▶ How to complete this task:
From the first line to the last, give the records again exactly.

▶ Working data:
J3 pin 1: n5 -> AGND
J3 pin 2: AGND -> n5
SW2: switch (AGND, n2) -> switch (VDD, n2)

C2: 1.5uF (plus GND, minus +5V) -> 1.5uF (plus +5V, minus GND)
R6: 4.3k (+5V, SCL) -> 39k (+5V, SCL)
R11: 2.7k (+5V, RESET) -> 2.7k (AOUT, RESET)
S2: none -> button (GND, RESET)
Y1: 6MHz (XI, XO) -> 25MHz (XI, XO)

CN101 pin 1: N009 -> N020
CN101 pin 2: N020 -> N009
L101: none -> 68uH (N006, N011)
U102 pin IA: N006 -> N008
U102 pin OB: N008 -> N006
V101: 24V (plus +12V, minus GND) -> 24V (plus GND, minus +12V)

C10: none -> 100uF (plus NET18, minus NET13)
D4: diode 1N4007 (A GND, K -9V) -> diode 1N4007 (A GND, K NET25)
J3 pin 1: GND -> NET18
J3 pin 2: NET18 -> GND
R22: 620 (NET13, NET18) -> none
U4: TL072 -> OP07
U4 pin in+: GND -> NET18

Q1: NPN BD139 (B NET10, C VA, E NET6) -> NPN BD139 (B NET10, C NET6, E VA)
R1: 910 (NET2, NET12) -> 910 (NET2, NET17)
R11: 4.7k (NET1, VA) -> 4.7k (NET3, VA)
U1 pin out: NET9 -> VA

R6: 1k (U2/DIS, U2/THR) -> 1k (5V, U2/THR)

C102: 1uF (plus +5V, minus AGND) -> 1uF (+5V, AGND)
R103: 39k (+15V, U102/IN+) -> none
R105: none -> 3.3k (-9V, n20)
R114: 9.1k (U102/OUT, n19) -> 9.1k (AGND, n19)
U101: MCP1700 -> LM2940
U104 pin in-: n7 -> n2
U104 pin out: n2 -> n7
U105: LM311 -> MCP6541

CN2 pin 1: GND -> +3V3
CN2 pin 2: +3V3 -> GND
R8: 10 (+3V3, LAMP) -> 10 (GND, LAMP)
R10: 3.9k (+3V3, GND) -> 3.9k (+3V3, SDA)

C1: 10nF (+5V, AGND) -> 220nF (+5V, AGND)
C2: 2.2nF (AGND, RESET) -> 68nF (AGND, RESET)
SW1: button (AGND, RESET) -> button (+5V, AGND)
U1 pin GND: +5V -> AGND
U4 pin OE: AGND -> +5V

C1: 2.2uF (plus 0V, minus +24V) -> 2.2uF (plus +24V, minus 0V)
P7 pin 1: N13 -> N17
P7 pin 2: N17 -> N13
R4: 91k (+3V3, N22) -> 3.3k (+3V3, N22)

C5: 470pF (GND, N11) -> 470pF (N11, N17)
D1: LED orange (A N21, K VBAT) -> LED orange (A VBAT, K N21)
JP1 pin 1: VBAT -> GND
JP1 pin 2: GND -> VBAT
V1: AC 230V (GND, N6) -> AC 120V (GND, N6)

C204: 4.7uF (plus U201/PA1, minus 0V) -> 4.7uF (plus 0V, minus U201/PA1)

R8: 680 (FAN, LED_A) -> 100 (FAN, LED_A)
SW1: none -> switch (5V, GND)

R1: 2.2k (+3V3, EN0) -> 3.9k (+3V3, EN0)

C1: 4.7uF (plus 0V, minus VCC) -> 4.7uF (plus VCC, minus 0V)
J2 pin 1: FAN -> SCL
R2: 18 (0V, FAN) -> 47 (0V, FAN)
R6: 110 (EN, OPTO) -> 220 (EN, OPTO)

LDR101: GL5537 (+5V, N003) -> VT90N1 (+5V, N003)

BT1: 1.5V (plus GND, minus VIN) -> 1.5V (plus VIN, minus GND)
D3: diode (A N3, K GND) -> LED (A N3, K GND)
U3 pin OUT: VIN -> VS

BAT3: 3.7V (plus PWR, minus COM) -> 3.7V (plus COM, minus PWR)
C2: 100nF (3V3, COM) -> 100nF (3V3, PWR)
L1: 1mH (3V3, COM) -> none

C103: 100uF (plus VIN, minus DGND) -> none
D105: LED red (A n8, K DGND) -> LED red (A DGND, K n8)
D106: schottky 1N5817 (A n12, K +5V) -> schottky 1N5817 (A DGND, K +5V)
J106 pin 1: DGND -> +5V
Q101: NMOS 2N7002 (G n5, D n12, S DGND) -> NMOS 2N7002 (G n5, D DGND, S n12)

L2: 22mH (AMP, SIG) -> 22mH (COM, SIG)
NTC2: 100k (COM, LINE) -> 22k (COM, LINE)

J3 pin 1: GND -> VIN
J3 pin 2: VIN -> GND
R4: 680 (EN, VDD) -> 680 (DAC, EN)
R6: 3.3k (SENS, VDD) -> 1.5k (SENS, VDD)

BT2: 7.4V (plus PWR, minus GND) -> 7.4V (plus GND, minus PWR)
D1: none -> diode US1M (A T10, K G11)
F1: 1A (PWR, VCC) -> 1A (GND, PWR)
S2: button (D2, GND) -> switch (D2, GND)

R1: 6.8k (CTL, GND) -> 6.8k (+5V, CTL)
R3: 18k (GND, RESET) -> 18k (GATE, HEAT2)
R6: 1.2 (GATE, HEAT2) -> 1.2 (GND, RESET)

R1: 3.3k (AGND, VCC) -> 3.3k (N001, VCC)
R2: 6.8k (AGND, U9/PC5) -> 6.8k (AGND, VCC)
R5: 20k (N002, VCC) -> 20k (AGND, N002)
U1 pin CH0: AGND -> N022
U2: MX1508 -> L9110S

▶ Expected output:
J3 pin 1: n5 -> AGND
J3 pin 2: AGND -> n5
SW2: switch (AGND, n2) -> switch (VDD, n2)

C2: 1.5uF (plus GND, minus +5V) -> 1.5uF (plus +5V, minus GND)
R6: 4.3k (+5V, SCL) -> 39k (+5V, SCL)
R11: 2.7k (+5V, RESET) -> 2.7k (AOUT, RESET)
S2: none -> button (GND, RESET)
Y1: 6MHz (XI, XO) -> 25MHz (XI, XO)

CN101 pin 1: N009 -> N020
CN101 pin 2: N020 -> N009
L101: none -> 68uH (N006, N011)
U102 pin IA: N006 -> N008
U102 pin OB: N008 -> N006
V101: 24V (plus +12V, minus GND) -> 24V (plus GND, minus +12V)

C10: none -> 100uF (plus NET18, minus NET13)
D4: diode 1N4007 (A GND, K -9V) -> diode 1N4007 (A GND, K NET25)
J3 pin 1: GND -> NET18
J3 pin 2: NET18 -> GND
R22: 620 (NET13, NET18) -> none
U4: TL072 -> OP07
U4 pin in+: GND -> NET18

Q1: NPN BD139 (B NET10, C VA, E NET6) -> NPN BD139 (B NET10, C NET6, E VA)
R1: 910 (NET2, NET12) -> 910 (NET2, NET17)
R11: 4.7k (NET1, VA) -> 4.7k (NET3, VA)
U1 pin out: NET9 -> VA

R6: 1k (U2/DIS, U2/THR) -> 1k (5V, U2/THR)

C102: 1uF (plus +5V, minus AGND) -> 1uF (+5V, AGND)
R103: 39k (+15V, U102/IN+) -> none
R105: none -> 3.3k (-9V, n20)
R114: 9.1k (U102/OUT, n19) -> 9.1k (AGND, n19)
U101: MCP1700 -> LM2940
U104 pin in-: n7 -> n2
U104 pin out: n2 -> n7
U105: LM311 -> MCP6541

CN2 pin 1: GND -> +3V3
CN2 pin 2: +3V3 -> GND
R8: 10 (+3V3, LAMP) -> 10 (GND, LAMP)
R10: 3.9k (+3V3, GND) -> 3.9k (+3V3, SDA)

C1: 10nF (+5V, AGND) -> 220nF (+5V, AGND)
C2: 2.2nF (AGND, RESET) -> 68nF (AGND, RESET)
SW1: button (AGND, RESET) -> button (+5V, AGND)
U1 pin GND: +5V -> AGND
U4 pin OE: AGND -> +5V

C1: 2.2uF (plus 0V, minus +24V) -> 2.2uF (plus +24V, minus 0V)
P7 pin 1: N13 -> N17
P7 pin 2: N17 -> N13
R4: 91k (+3V3, N22) -> 3.3k (+3V3, N22)

C5: 470pF (GND, N11) -> 470pF (N11, N17)
D1: LED orange (A N21, K VBAT) -> LED orange (A VBAT, K N21)
JP1 pin 1: VBAT -> GND
JP1 pin 2: GND -> VBAT
V1: AC 230V (GND, N6) -> AC 120V (GND, N6)

C204: 4.7uF (plus U201/PA1, minus 0V) -> 4.7uF (plus 0V, minus U201/PA1)

R8: 680 (FAN, LED_A) -> 100 (FAN, LED_A)
SW1: none -> switch (5V, GND)

R1: 2.2k (+3V3, EN0) -> 3.9k (+3V3, EN0)

C1: 4.7uF (plus 0V, minus VCC) -> 4.7uF (plus VCC, minus 0V)
J2 pin 1: FAN -> SCL
R2: 18 (0V, FAN) -> 47 (0V, FAN)
R6: 110 (EN, OPTO) -> 220 (EN, OPTO)

LDR101: GL5537 (+5V, N003) -> VT90N1 (+5V, N003)

BT1: 1.5V (plus GND, minus VIN) -> 1.5V (plus VIN, minus GND)
D3: diode (A N3, K GND) -> LED (A N3, K GND)
U3 pin OUT: VIN -> VS

BAT3: 3.7V (plus PWR, minus COM) -> 3.7V (plus COM, minus PWR)
C2: 100nF (3V3, COM) -> 100nF (3V3, PWR)
L1: 1mH (3V3, COM) -> none

C103: 100uF (plus VIN, minus DGND) -> none
D105: LED red (A n8, K DGND) -> LED red (A DGND, K n8)
D106: schottky 1N5817 (A n12, K +5V) -> schottky 1N5817 (A DGND, K +5V)
J106 pin 1: DGND -> +5V
Q101: NMOS 2N7002 (G n5, D n12, S DGND) -> NMOS 2N7002 (G n5, D DGND, S n12)

L2: 22mH (AMP, SIG) -> 22mH (COM, SIG)
NTC2: 100k (COM, LINE) -> 22k (COM, LINE)

J3 pin 1: GND -> VIN
J3 pin 2: VIN -> GND
R4: 680 (EN, VDD) -> 680 (DAC, EN)
R6: 3.3k (SENS, VDD) -> 1.5k (SENS, VDD)

BT2: 7.4V (plus PWR, minus GND) -> 7.4V (plus GND, minus PWR)
D1: none -> diode US1M (A T10, K G11)
F1: 1A (PWR, VCC) -> 1A (GND, PWR)
S2: button (D2, GND) -> switch (D2, GND)

R1: 6.8k (CTL, GND) -> 6.8k (+5V, CTL)
R3: 18k (GND, RESET) -> 18k (GATE, HEAT2)
R6: 1.2 (GATE, HEAT2) -> 1.2 (GND, RESET)

R1: 3.3k (AGND, VCC) -> 3.3k (N001, VCC)
R2: 6.8k (AGND, U9/PC5) -> 6.8k (AGND, VCC)
R5: 20k (N002, VCC) -> 20k (AGND, N002)
U1 pin CH0: AGND -> N022
U2: MX1508 -> L9110S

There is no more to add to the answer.